# [Data shown]
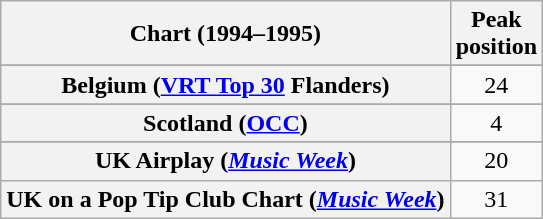
4 [496, 123]
20 [496, 161]
UK on a Pop Tip Club Chart (Music Week) [226, 199]
UK Airplay (Music Week) [226, 161]
Peakposition [496, 34]
Belgium (VRT Top 30 Flanders) [226, 85]
31 [496, 199]
Scotland (OCC) [226, 123]
24 [496, 85]
Chart (1994–1995) [226, 34]
Return the [x, y] coordinate for the center point of the cell that contains the specified text.  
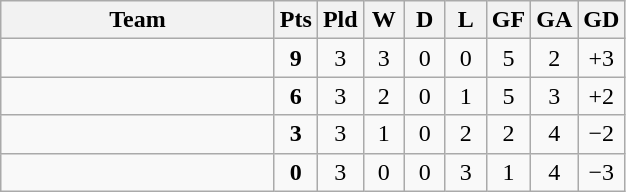
L [466, 20]
GF [508, 20]
Pld [340, 20]
W [384, 20]
−3 [602, 172]
−2 [602, 134]
Team [138, 20]
9 [296, 58]
6 [296, 96]
GD [602, 20]
+3 [602, 58]
D [424, 20]
+2 [602, 96]
Pts [296, 20]
GA [554, 20]
Locate the cell with the specified text and output its (x, y) center coordinate. 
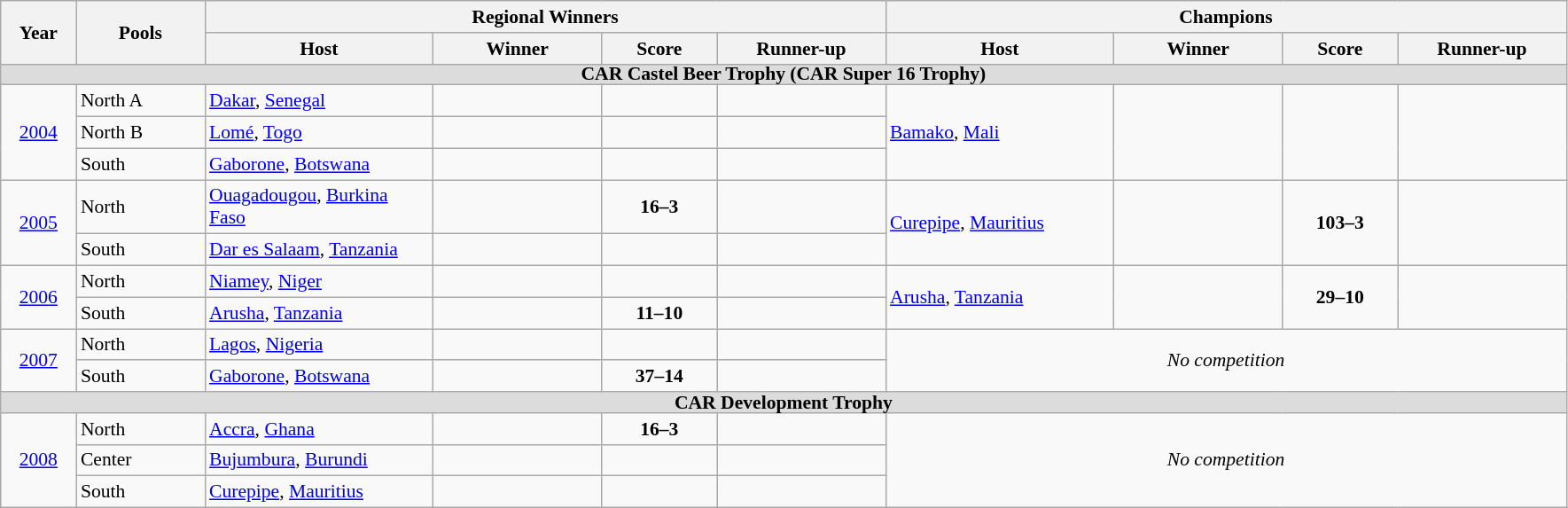
Year (39, 32)
2007 (39, 360)
Champions (1226, 17)
29–10 (1340, 298)
103–3 (1340, 223)
Bamako, Mali (1000, 133)
2006 (39, 298)
2008 (39, 461)
Bujumbura, Burundi (319, 460)
Regional Winners (545, 17)
Dakar, Senegal (319, 101)
CAR Development Trophy (784, 402)
Center (140, 460)
2005 (39, 223)
11–10 (659, 313)
37–14 (659, 377)
Dar es Salaam, Tanzania (319, 250)
CAR Castel Beer Trophy (CAR Super 16 Trophy) (784, 74)
Accra, Ghana (319, 429)
Niamey, Niger (319, 282)
Lomé, Togo (319, 133)
North B (140, 133)
2004 (39, 133)
North A (140, 101)
Pools (140, 32)
Ouagadougou, Burkina Faso (319, 207)
Lagos, Nigeria (319, 345)
Pinpoint the cell where the given text exists, returning its [x, y] midpoint coordinate. 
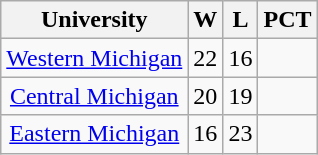
19 [240, 96]
23 [240, 134]
22 [206, 58]
20 [206, 96]
W [206, 20]
PCT [288, 20]
Eastern Michigan [94, 134]
L [240, 20]
Western Michigan [94, 58]
Central Michigan [94, 96]
University [94, 20]
Provide the (x, y) coordinate of the cell's center where the given text is located.  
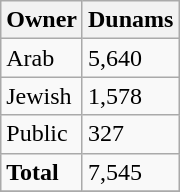
Total (42, 172)
1,578 (130, 96)
7,545 (130, 172)
Public (42, 134)
Dunams (130, 20)
Arab (42, 58)
5,640 (130, 58)
Jewish (42, 96)
Owner (42, 20)
327 (130, 134)
Return the (X, Y) coordinate for the center point of the cell that contains the specified text.  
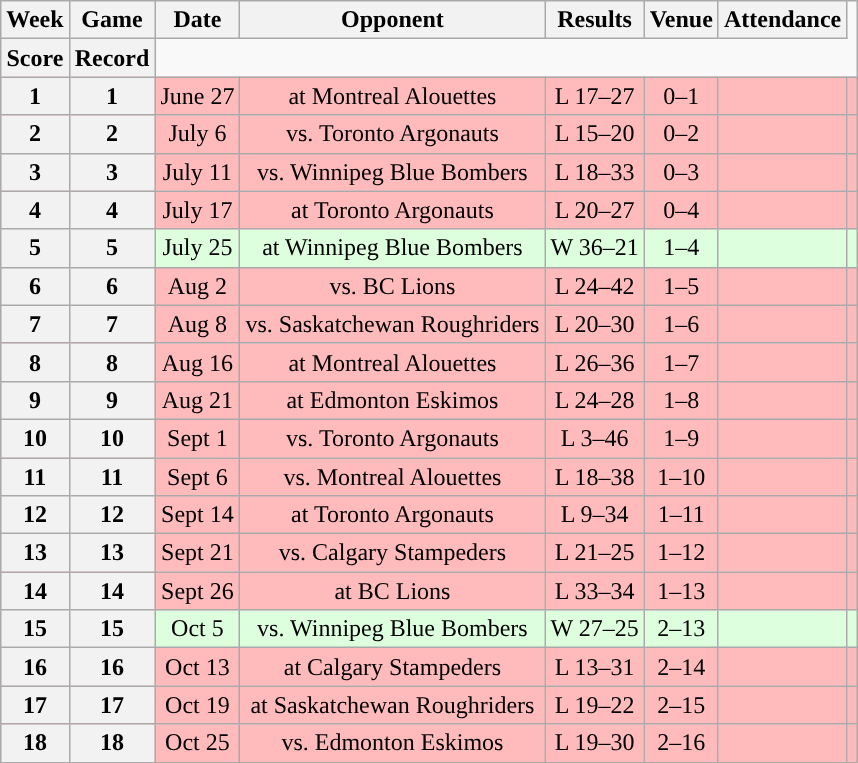
1–7 (681, 362)
1–4 (681, 248)
Opponent (392, 20)
0–3 (681, 172)
0–1 (681, 96)
2–16 (681, 743)
Oct 5 (198, 629)
July 25 (198, 248)
Game (112, 20)
at Winnipeg Blue Bombers (392, 248)
L 21–25 (594, 553)
2–15 (681, 705)
1–12 (681, 553)
Week (35, 20)
Aug 21 (198, 400)
L 24–28 (594, 400)
1–10 (681, 477)
Oct 19 (198, 705)
L 15–20 (594, 134)
at Edmonton Eskimos (392, 400)
Record (112, 58)
1–6 (681, 324)
Score (35, 58)
July 11 (198, 172)
July 6 (198, 134)
Attendance (782, 20)
L 19–30 (594, 743)
0–2 (681, 134)
0–4 (681, 210)
L 9–34 (594, 515)
L 3–46 (594, 438)
vs. Calgary Stampeders (392, 553)
vs. BC Lions (392, 286)
W 27–25 (594, 629)
L 24–42 (594, 286)
L 13–31 (594, 667)
L 19–22 (594, 705)
Sept 1 (198, 438)
W 36–21 (594, 248)
at Calgary Stampeders (392, 667)
Oct 25 (198, 743)
L 18–33 (594, 172)
Aug 8 (198, 324)
Sept 6 (198, 477)
at Saskatchewan Roughriders (392, 705)
1–13 (681, 591)
1–5 (681, 286)
L 33–34 (594, 591)
1–9 (681, 438)
2–14 (681, 667)
L 18–38 (594, 477)
1–8 (681, 400)
Sept 21 (198, 553)
L 20–30 (594, 324)
July 17 (198, 210)
L 20–27 (594, 210)
Sept 14 (198, 515)
vs. Montreal Alouettes (392, 477)
L 17–27 (594, 96)
2–13 (681, 629)
Results (594, 20)
vs. Edmonton Eskimos (392, 743)
Oct 13 (198, 667)
1–11 (681, 515)
L 26–36 (594, 362)
June 27 (198, 96)
Aug 2 (198, 286)
Date (198, 20)
vs. Saskatchewan Roughriders (392, 324)
Aug 16 (198, 362)
Sept 26 (198, 591)
at BC Lions (392, 591)
Venue (681, 20)
Return (X, Y) of the center of cell containing provided text 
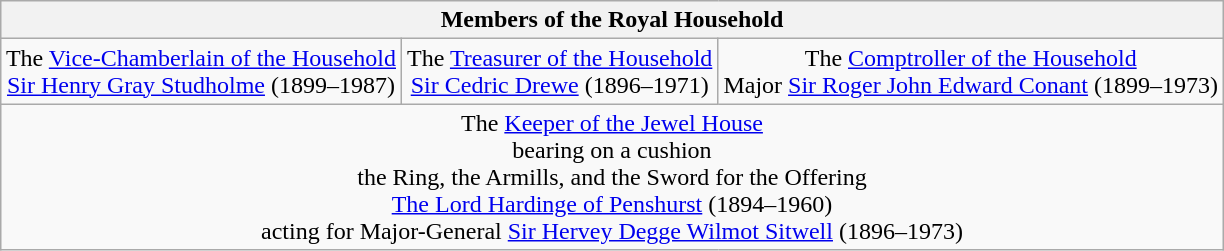
Members of the Royal Household (612, 20)
The Treasurer of the HouseholdSir Cedric Drewe (1896–1971) (560, 72)
The Vice-Chamberlain of the HouseholdSir Henry Gray Studholme (1899–1987) (200, 72)
The Comptroller of the HouseholdMajor Sir Roger John Edward Conant (1899–1973) (971, 72)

# [Requirement]
Reproduce every line of the records above word for word, but leave the pictures out.

# [Expected output]
4 [496, 123]
20 [496, 161]
UK on a Pop Tip Club Chart (Music Week) [226, 199]
UK Airplay (Music Week) [226, 161]
Peakposition [496, 34]
Belgium (VRT Top 30 Flanders) [226, 85]
31 [496, 199]
Scotland (OCC) [226, 123]
24 [496, 85]
Chart (1994–1995) [226, 34]
Return the [x, y] coordinate for the center point of the cell that contains the specified text.  
L [466, 20]
GF [508, 20]
Pld [340, 20]
W [384, 20]
−3 [602, 172]
−2 [602, 134]
Team [138, 20]
9 [296, 58]
6 [296, 96]
GD [602, 20]
+3 [602, 58]
D [424, 20]
+2 [602, 96]
Pts [296, 20]
GA [554, 20]
Locate the cell with the specified text and output its (x, y) center coordinate. 
Year (39, 32)
2007 (39, 360)
Champions (1226, 17)
29–10 (1340, 298)
103–3 (1340, 223)
Bamako, Mali (1000, 133)
2006 (39, 298)
2008 (39, 461)
Bujumbura, Burundi (319, 460)
Regional Winners (545, 17)
Dakar, Senegal (319, 101)
CAR Development Trophy (784, 402)
Center (140, 460)
2005 (39, 223)
11–10 (659, 313)
37–14 (659, 377)
Dar es Salaam, Tanzania (319, 250)
CAR Castel Beer Trophy (CAR Super 16 Trophy) (784, 74)
Accra, Ghana (319, 429)
Niamey, Niger (319, 282)
Lomé, Togo (319, 133)
North B (140, 133)
2004 (39, 133)
North A (140, 101)
Pools (140, 32)
Ouagadougou, Burkina Faso (319, 207)
Lagos, Nigeria (319, 345)
Pinpoint the cell where the given text exists, returning its [x, y] midpoint coordinate. 
19 [240, 96]
23 [240, 134]
22 [206, 58]
20 [206, 96]
W [206, 20]
PCT [288, 20]
Eastern Michigan [94, 134]
L [240, 20]
Western Michigan [94, 58]
Central Michigan [94, 96]
University [94, 20]
Provide the (x, y) coordinate of the cell's center where the given text is located.  
Total (42, 172)
1,578 (130, 96)
7,545 (130, 172)
Public (42, 134)
Dunams (130, 20)
Arab (42, 58)
5,640 (130, 58)
Jewish (42, 96)
Owner (42, 20)
327 (130, 134)
Return the (X, Y) coordinate for the center point of the cell that contains the specified text.  
1–7 (681, 362)
1–4 (681, 248)
Opponent (392, 20)
0–3 (681, 172)
0–1 (681, 96)
2–16 (681, 743)
Oct 5 (198, 629)
July 25 (198, 248)
Game (112, 20)
at Winnipeg Blue Bombers (392, 248)
L 21–25 (594, 553)
2–15 (681, 705)
1–12 (681, 553)
Week (35, 20)
Aug 21 (198, 400)
L 24–28 (594, 400)
1–10 (681, 477)
Oct 19 (198, 705)
L 15–20 (594, 134)
at Edmonton Eskimos (392, 400)
Record (112, 58)
1–6 (681, 324)
Score (35, 58)
July 11 (198, 172)
July 6 (198, 134)
Attendance (782, 20)
L 19–30 (594, 743)
0–2 (681, 134)
0–4 (681, 210)
L 9–34 (594, 515)
L 3–46 (594, 438)
vs. Calgary Stampeders (392, 553)
vs. BC Lions (392, 286)
W 27–25 (594, 629)
L 24–42 (594, 286)
L 13–31 (594, 667)
L 19–22 (594, 705)
Sept 1 (198, 438)
W 36–21 (594, 248)
at Calgary Stampeders (392, 667)
Oct 25 (198, 743)
L 18–33 (594, 172)
Aug 8 (198, 324)
Sept 6 (198, 477)
at Saskatchewan Roughriders (392, 705)
1–13 (681, 591)
1–5 (681, 286)
L 33–34 (594, 591)
1–9 (681, 438)
2–14 (681, 667)
L 18–38 (594, 477)
1–8 (681, 400)
Sept 21 (198, 553)
L 20–30 (594, 324)
July 17 (198, 210)
L 20–27 (594, 210)
Sept 14 (198, 515)
vs. Montreal Alouettes (392, 477)
L 17–27 (594, 96)
2–13 (681, 629)
Results (594, 20)
vs. Edmonton Eskimos (392, 743)
Oct 13 (198, 667)
1–11 (681, 515)
L 26–36 (594, 362)
June 27 (198, 96)
Aug 2 (198, 286)
Date (198, 20)
vs. Saskatchewan Roughriders (392, 324)
Aug 16 (198, 362)
Sept 26 (198, 591)
at BC Lions (392, 591)
Venue (681, 20)
Return (X, Y) of the center of cell containing provided text 
Members of the Royal Household (612, 20)
The Treasurer of the HouseholdSir Cedric Drewe (1896–1971) (560, 72)
The Vice-Chamberlain of the HouseholdSir Henry Gray Studholme (1899–1987) (200, 72)
The Comptroller of the HouseholdMajor Sir Roger John Edward Conant (1899–1973) (971, 72)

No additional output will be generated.